Aim of the exercise —
For the data below, give the number of lines containing "moved" and nothing more.

Scene edit records —

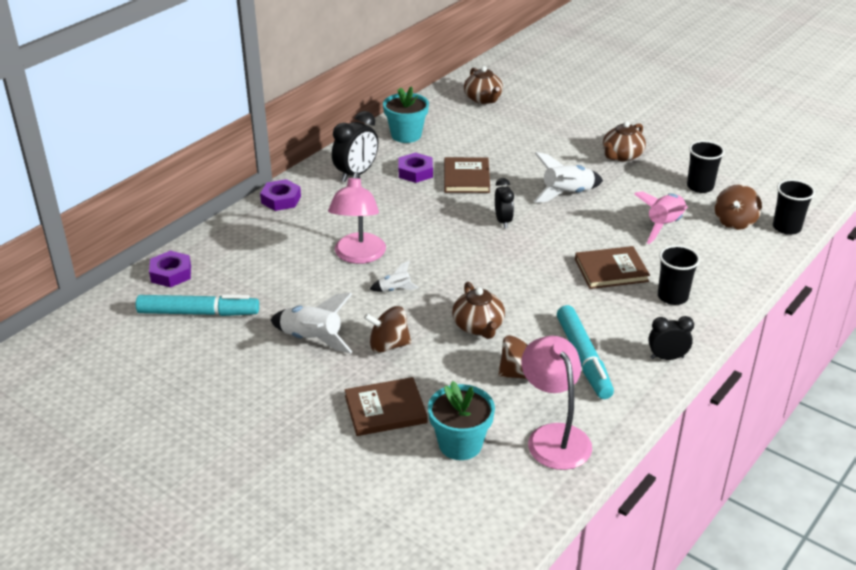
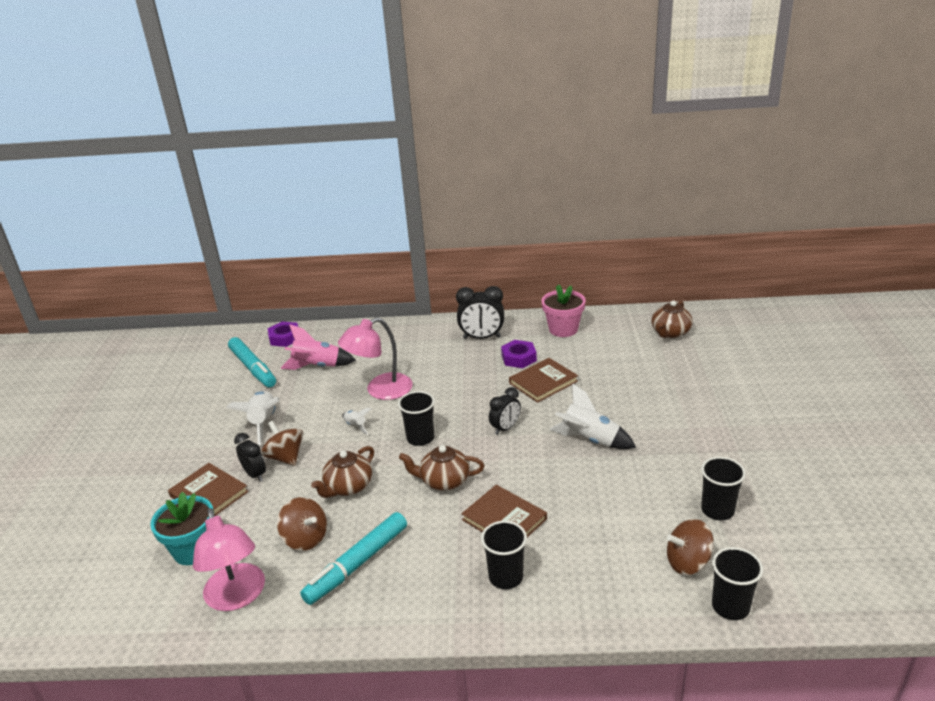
camera: 55 degrees right, 5 degrees down
purple nut [260,179,301,211] -> none
turquoise flower pot [383,86,429,143] -> pink flower pot [542,284,586,337]
pink lamp [521,336,592,470] -> pink lamp turned 120 degrees clockwise [193,508,265,611]
brown teapot [603,121,646,162] -> brown teapot moved to [399,445,485,491]
pink rocket [634,191,688,244] -> pink rocket moved to [281,324,356,370]
black clock [648,316,694,360] -> black clock moved to [234,433,266,482]
none -> black cup [398,391,435,446]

Response to the task —
3